- Task instructions -
Read the records beneath this task and copy every line that contains the string "left".

- Data shown -
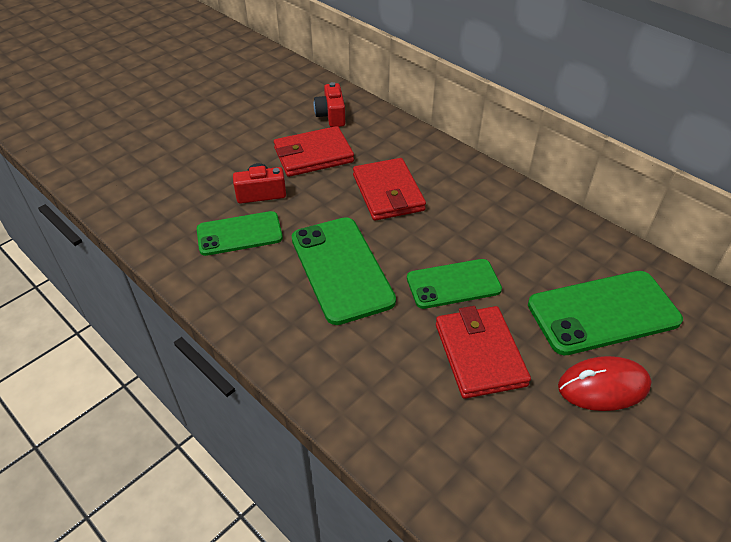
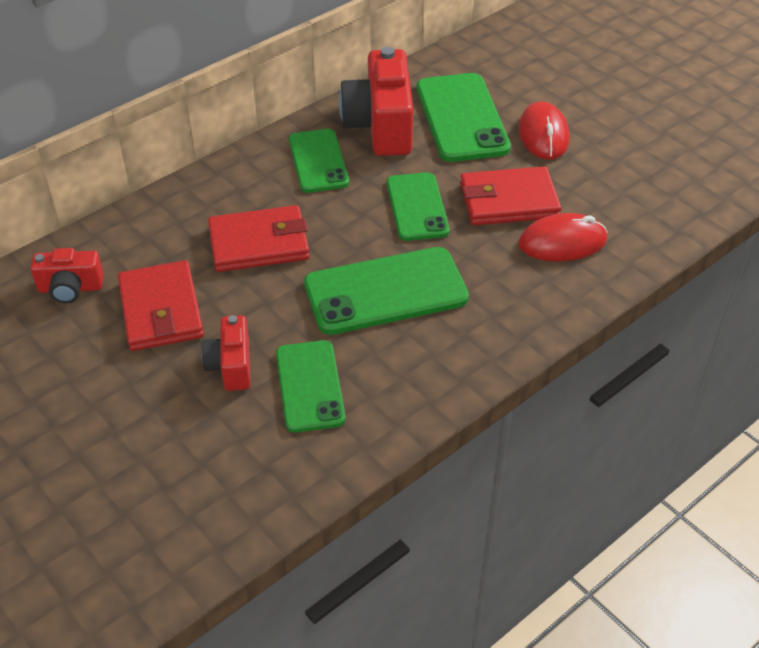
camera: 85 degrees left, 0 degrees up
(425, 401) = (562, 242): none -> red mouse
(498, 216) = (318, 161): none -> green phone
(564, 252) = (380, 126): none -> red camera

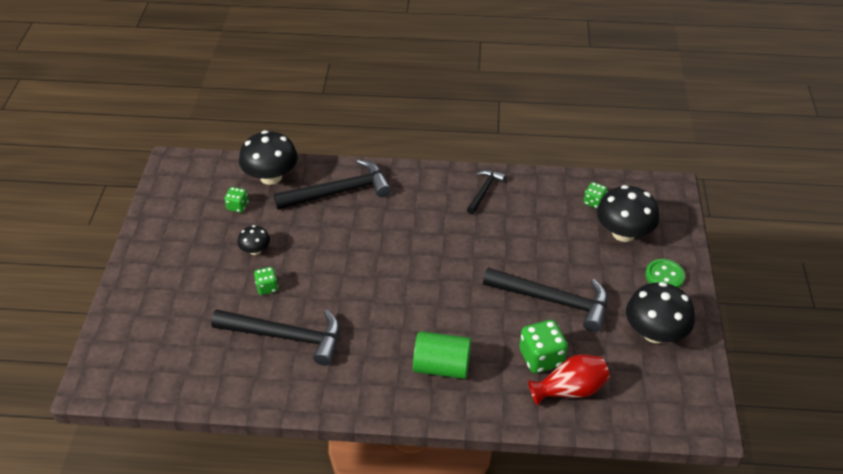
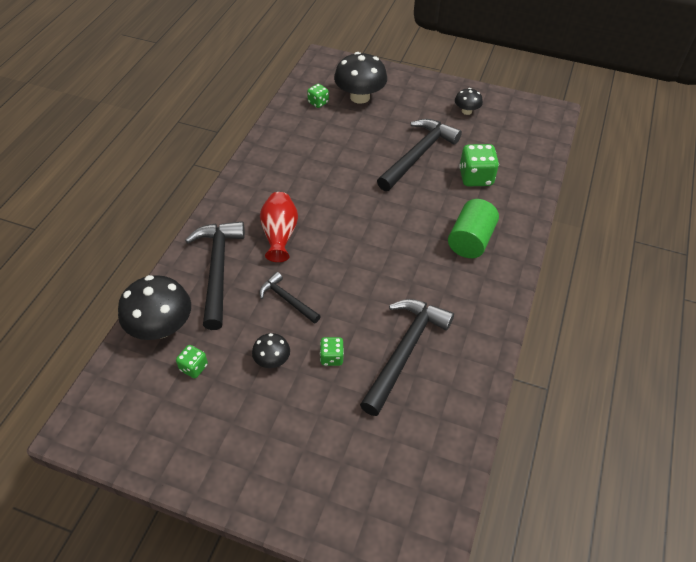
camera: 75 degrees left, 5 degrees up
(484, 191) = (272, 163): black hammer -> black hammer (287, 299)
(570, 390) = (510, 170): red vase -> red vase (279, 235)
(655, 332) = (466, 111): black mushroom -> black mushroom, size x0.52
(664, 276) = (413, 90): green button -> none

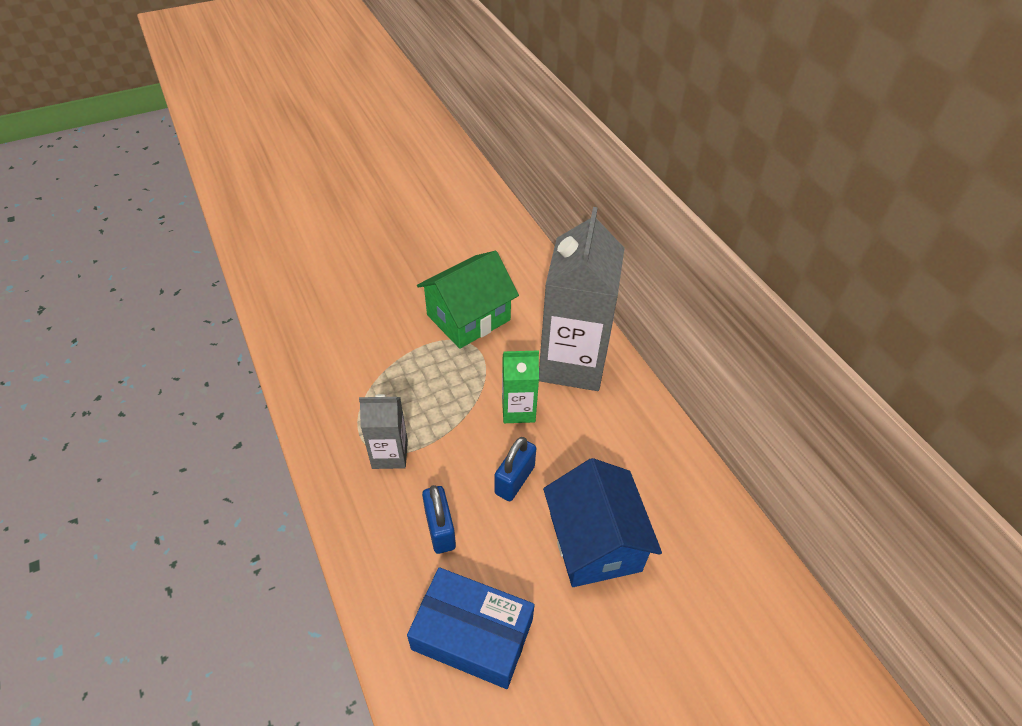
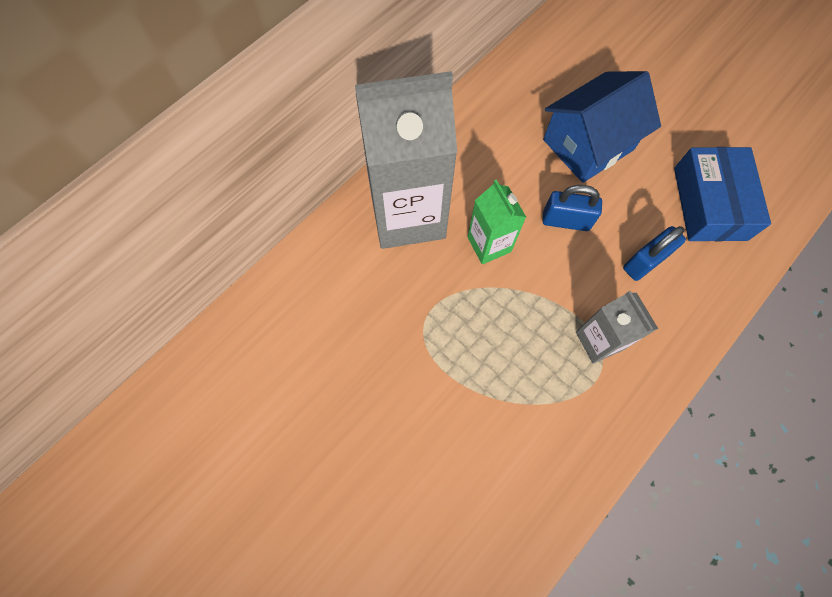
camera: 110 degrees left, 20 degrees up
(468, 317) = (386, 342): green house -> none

- Task result -
camera: 85 degrees left, 0 degrees up
camera: 75 degrees left, 5 degrees up
camera: 110 degrees left, 20 degrees up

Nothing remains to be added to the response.